*Task objective*
From the line containing "yellow diamond: moved 3 px up" through the end of the records, inclusive, write the lines again with "black star" changed to "gray star" and everything else unchanged. Leave out the pictures.

*Data for this exercise*
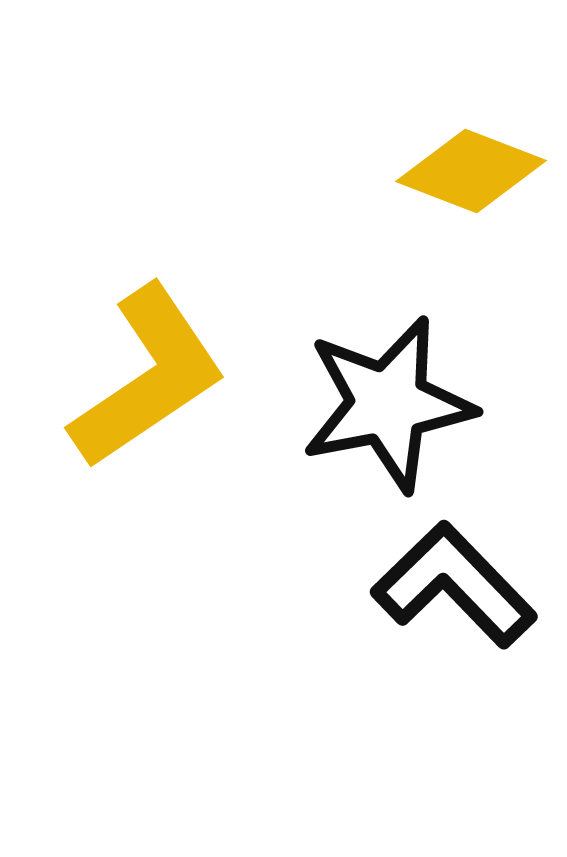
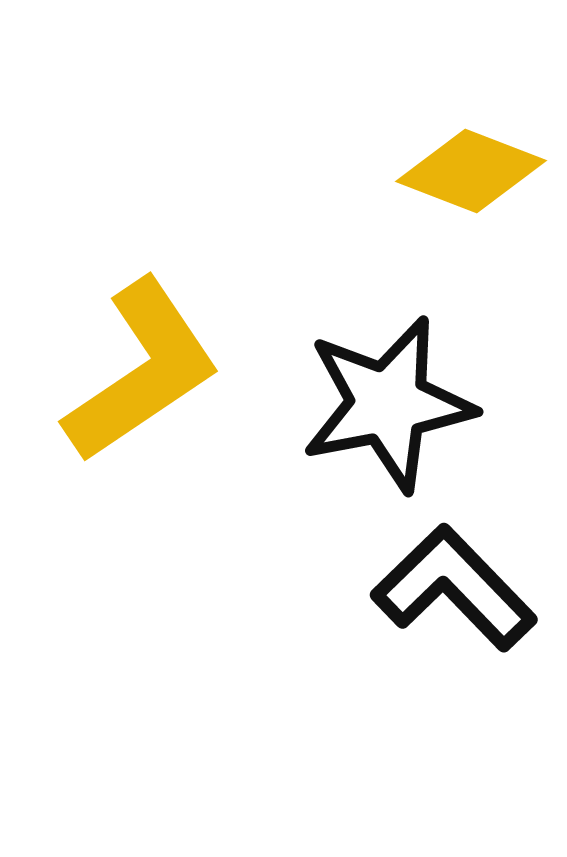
yellow L-shape: moved 6 px left, 6 px up
black L-shape: moved 3 px down
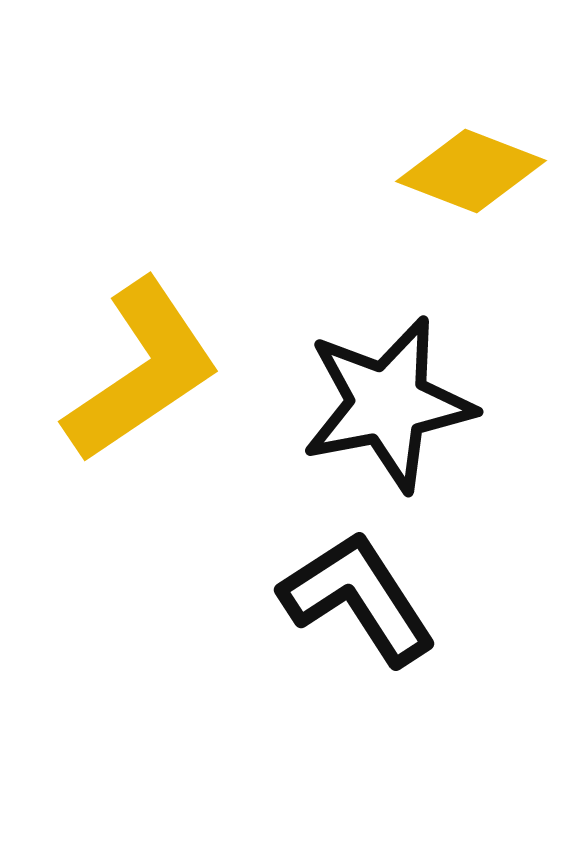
black L-shape: moved 96 px left, 10 px down; rotated 11 degrees clockwise
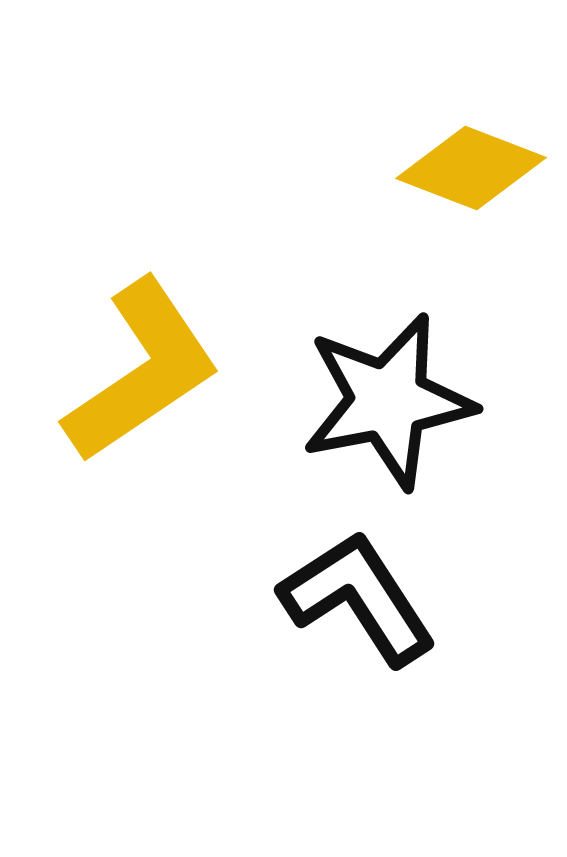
yellow diamond: moved 3 px up
black star: moved 3 px up
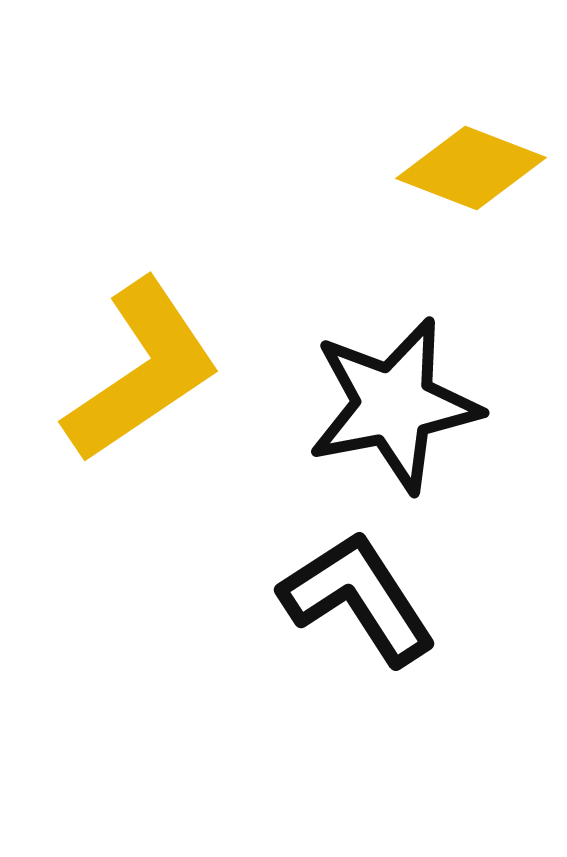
black star: moved 6 px right, 4 px down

*Exercise solution*
yellow diamond: moved 3 px up
gray star: moved 3 px up
gray star: moved 6 px right, 4 px down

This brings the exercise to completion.